* REQUIREMENT *
Counting only lines below that contain the string "button", give the total as a single number.

[[ PROVIDED ENTRIES, beginning ]]

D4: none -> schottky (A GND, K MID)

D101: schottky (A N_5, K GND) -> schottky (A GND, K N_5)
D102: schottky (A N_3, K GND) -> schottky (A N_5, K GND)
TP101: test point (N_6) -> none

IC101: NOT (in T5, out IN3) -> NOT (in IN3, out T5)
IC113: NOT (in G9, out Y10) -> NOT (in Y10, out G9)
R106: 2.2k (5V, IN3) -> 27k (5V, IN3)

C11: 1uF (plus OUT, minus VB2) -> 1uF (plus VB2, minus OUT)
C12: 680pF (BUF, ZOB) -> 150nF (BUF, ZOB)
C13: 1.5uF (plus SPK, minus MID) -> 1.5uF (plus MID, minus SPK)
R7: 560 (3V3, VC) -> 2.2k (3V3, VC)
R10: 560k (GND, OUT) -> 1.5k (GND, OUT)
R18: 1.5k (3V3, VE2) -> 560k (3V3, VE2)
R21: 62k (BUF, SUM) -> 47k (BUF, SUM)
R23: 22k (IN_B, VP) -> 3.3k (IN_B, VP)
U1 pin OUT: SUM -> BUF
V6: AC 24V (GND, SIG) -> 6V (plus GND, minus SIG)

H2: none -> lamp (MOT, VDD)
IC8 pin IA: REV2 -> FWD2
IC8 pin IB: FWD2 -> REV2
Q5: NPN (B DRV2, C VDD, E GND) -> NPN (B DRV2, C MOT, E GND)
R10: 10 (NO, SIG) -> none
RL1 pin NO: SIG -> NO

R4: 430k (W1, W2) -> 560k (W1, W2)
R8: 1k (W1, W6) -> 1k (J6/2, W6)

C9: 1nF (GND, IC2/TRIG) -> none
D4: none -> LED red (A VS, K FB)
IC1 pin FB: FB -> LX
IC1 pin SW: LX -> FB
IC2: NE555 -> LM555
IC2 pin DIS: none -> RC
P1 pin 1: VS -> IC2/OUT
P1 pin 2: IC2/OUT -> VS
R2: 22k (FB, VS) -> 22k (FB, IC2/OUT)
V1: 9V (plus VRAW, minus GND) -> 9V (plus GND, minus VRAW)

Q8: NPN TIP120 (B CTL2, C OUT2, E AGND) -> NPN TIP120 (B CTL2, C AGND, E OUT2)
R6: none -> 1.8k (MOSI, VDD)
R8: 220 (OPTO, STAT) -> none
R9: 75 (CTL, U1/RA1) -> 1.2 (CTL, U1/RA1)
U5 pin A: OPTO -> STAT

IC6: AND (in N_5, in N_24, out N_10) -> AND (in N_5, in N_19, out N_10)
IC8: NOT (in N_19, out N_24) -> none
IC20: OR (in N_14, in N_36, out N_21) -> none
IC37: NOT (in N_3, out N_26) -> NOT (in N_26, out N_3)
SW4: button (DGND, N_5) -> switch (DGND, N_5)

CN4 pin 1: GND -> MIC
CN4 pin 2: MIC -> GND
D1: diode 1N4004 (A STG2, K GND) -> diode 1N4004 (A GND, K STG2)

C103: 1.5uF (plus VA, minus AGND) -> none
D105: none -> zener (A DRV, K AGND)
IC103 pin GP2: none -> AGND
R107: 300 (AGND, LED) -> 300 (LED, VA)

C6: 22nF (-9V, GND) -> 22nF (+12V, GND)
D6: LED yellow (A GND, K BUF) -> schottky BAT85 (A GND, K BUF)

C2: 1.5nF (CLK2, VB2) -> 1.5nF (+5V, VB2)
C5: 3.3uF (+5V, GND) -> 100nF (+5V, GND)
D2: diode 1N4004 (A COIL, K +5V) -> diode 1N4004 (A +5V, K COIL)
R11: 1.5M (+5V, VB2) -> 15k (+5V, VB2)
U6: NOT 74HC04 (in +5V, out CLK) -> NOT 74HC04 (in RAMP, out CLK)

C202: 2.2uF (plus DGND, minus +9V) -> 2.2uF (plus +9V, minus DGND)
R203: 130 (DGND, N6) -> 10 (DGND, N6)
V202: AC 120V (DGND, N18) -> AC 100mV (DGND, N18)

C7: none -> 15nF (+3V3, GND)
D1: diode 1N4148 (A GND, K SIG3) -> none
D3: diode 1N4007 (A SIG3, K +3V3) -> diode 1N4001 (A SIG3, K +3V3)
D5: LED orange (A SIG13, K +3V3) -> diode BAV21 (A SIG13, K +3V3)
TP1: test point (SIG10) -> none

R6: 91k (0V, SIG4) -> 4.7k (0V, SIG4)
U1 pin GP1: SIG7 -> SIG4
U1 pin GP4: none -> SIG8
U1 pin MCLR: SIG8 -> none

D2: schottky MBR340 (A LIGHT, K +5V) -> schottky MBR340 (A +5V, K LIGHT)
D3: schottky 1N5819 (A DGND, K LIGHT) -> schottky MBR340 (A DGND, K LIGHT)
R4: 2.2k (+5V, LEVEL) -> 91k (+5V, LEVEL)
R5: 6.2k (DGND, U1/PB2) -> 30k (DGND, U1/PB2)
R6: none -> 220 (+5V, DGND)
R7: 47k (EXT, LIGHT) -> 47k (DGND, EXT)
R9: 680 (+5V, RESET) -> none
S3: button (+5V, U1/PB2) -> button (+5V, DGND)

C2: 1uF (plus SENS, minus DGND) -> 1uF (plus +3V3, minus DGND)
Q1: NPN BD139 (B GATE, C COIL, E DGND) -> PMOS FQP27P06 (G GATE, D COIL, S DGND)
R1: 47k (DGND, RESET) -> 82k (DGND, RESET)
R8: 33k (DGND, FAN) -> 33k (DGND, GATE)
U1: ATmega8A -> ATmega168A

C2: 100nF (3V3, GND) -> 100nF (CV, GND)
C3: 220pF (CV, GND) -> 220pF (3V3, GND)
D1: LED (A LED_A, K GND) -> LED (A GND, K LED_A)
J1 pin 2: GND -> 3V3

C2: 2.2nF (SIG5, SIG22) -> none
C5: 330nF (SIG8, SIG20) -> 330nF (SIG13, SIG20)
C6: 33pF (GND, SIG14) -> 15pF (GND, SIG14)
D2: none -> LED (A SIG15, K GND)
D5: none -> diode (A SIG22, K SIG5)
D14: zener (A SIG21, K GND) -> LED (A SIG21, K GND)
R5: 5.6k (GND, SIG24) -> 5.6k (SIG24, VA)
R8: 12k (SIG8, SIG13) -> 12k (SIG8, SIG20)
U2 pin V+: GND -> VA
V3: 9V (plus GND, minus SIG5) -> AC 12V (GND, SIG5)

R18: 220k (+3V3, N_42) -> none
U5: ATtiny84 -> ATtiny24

[[ PROVIDED ENTRIES, end ]]

* WORKED SOLUTION *
2